- _Assignment_: Make an exact copy of the lines from the top of the entries below through the line with "camera: 15 degrees left, 10 degrees down". Leave all pictures out.

[Start of section]

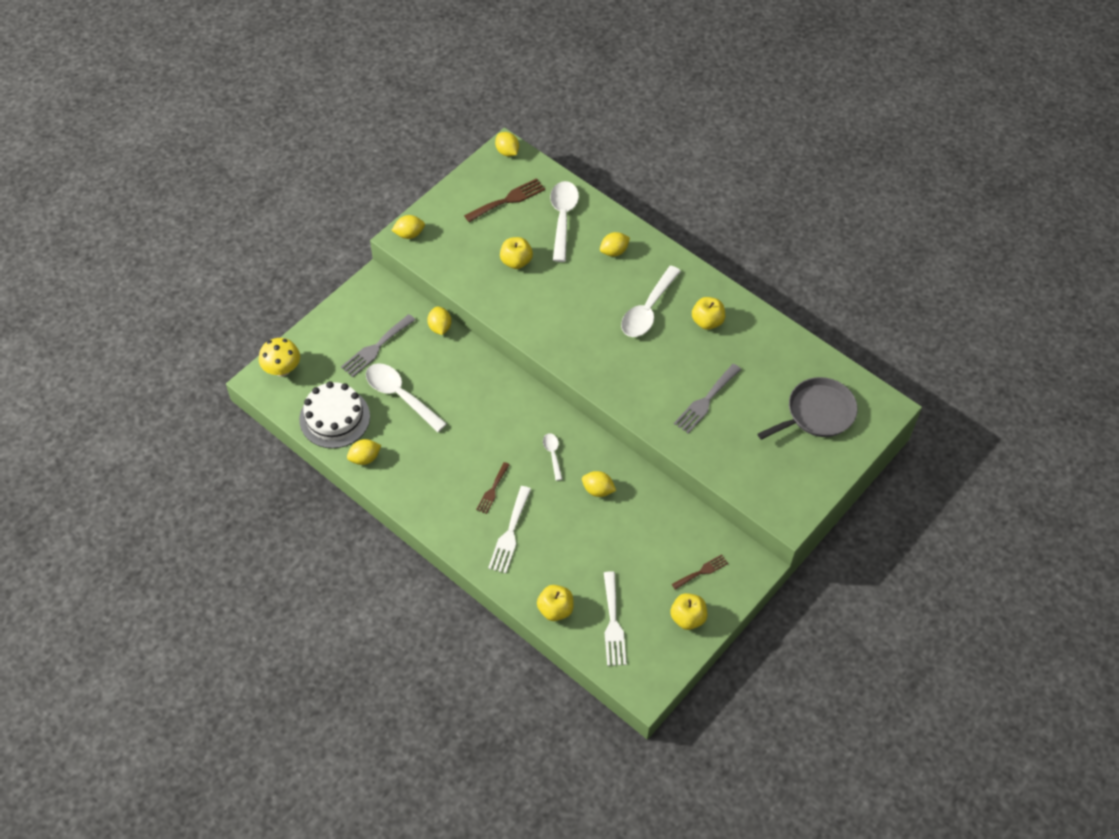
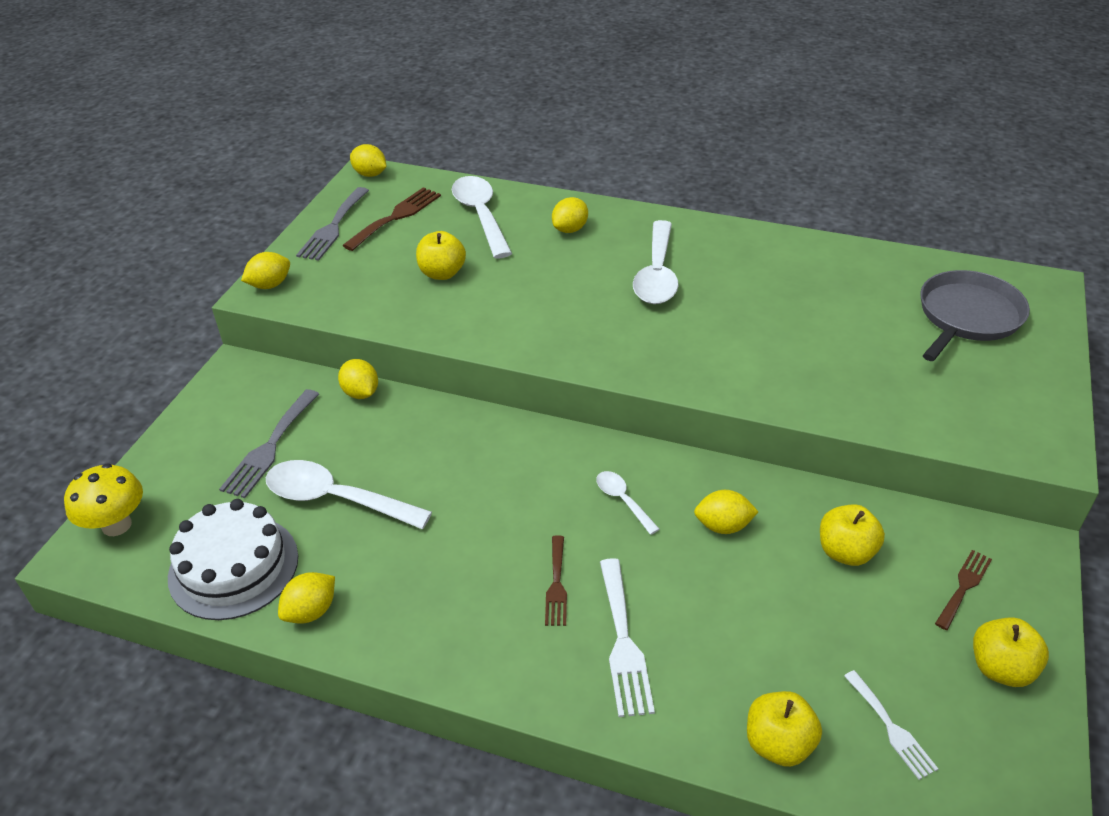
camera: 20 degrees left, 15 degrees down
white fork [604,571,627,666] -> white fork [844,670,938,780], size x0.63
grey fork [674,364,741,433] -> grey fork moved to [296,187,369,261]
yellow apple [692,297,725,330] -> yellow apple moved to [820,504,885,566]

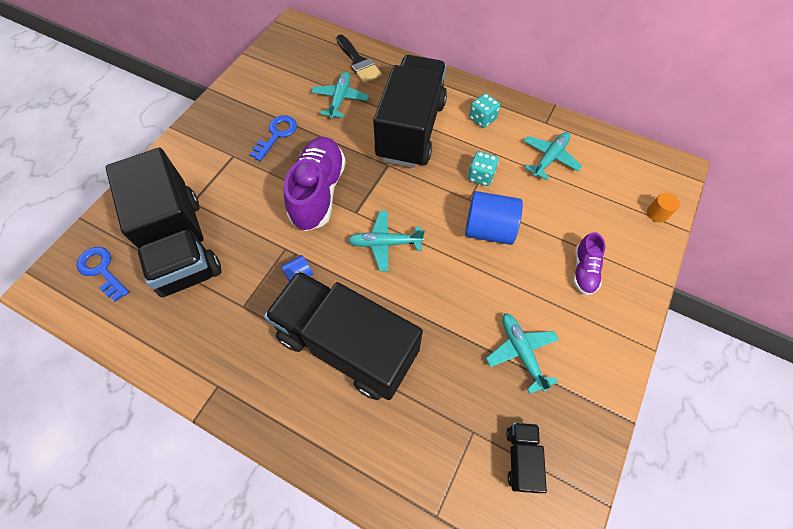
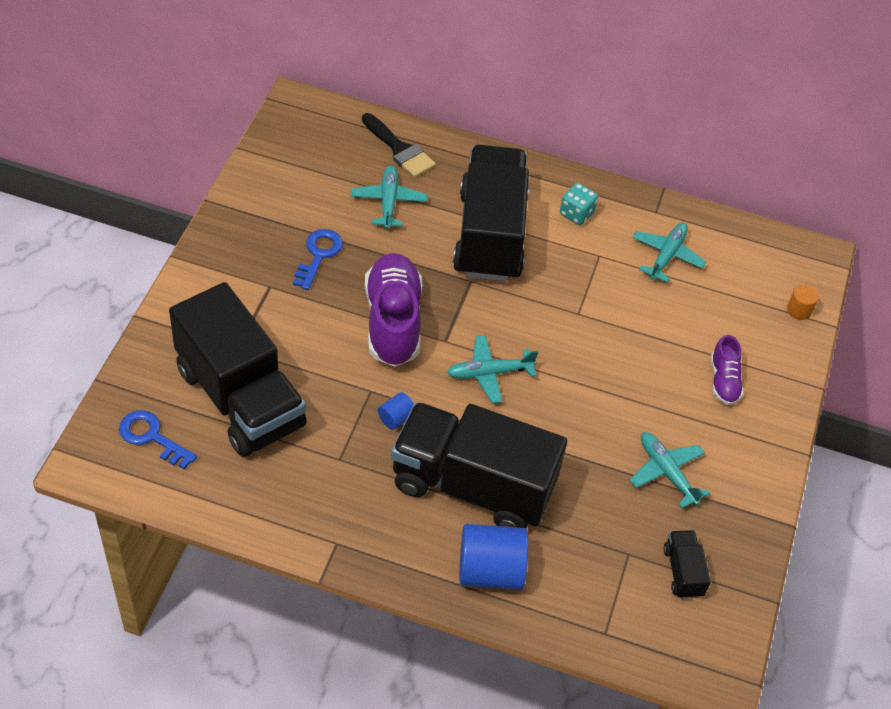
camera: 15 degrees left, 10 degrees down
blue cylinder [465,191,523,245] -> blue cylinder moved to [459,524,528,590]
turquoise dice [468,151,499,186] -> none

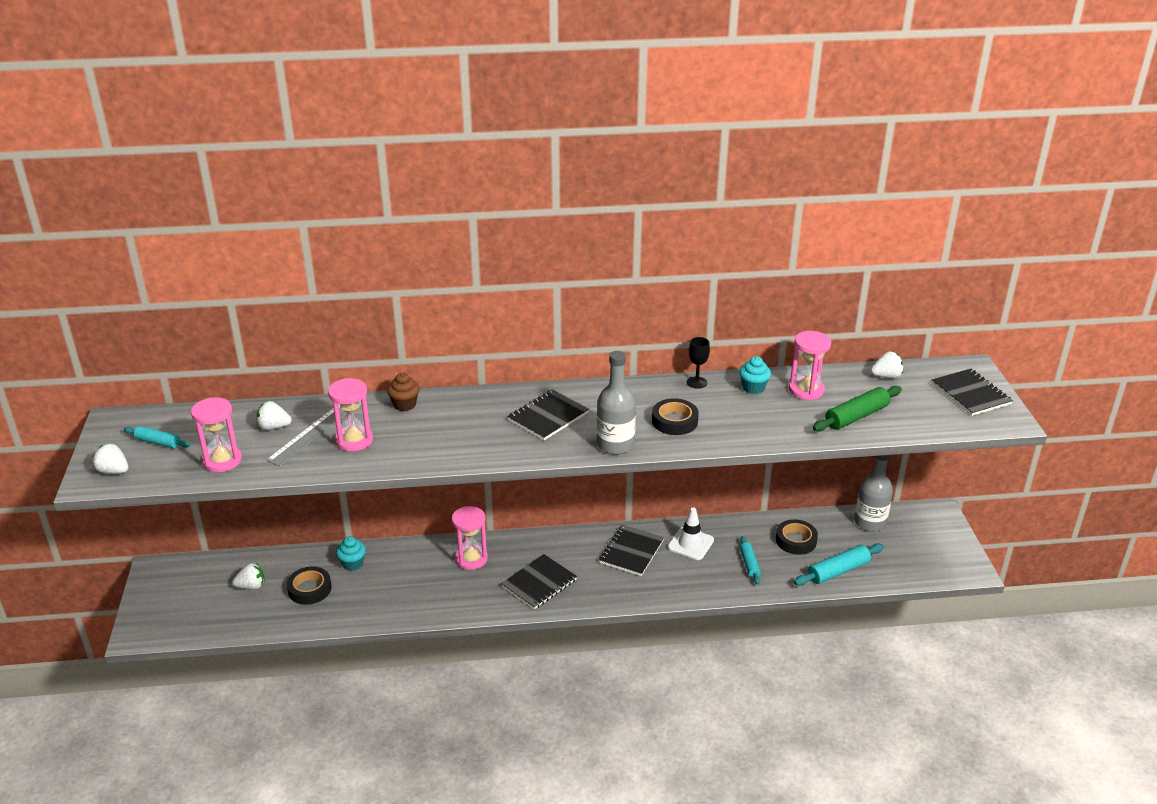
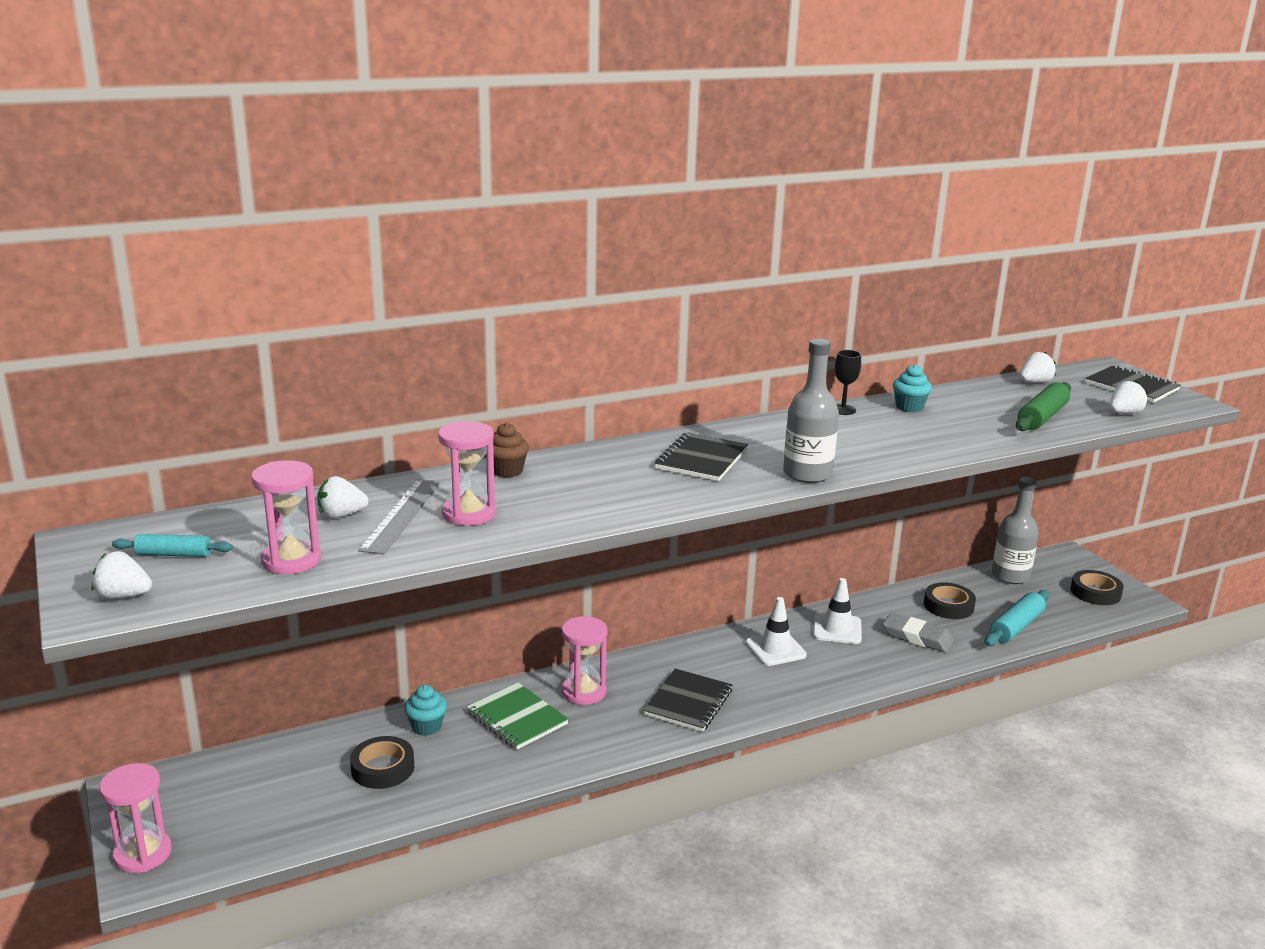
camera: 20 degrees left, 10 degrees down
white strawberry [232,563,264,589] -> white strawberry moved to [1110,381,1147,414]
black notebook [599,525,664,576] -> white traffic cone [745,597,807,666]
black tape [652,398,699,435] -> black tape moved to [1071,570,1124,605]
turquoise rolling pin [740,536,761,585] -> grey eraser [883,613,954,653]
pink hourglass [789,331,831,400] -> pink hourglass moved to [99,763,172,873]
none -> green notebook [467,683,569,750]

[End of section]

- _Final answer_:
camera: 20 degrees left, 15 degrees down
white fork [604,571,627,666] -> white fork [844,670,938,780], size x0.63
grey fork [674,364,741,433] -> grey fork moved to [296,187,369,261]
yellow apple [692,297,725,330] -> yellow apple moved to [820,504,885,566]

camera: 15 degrees left, 10 degrees down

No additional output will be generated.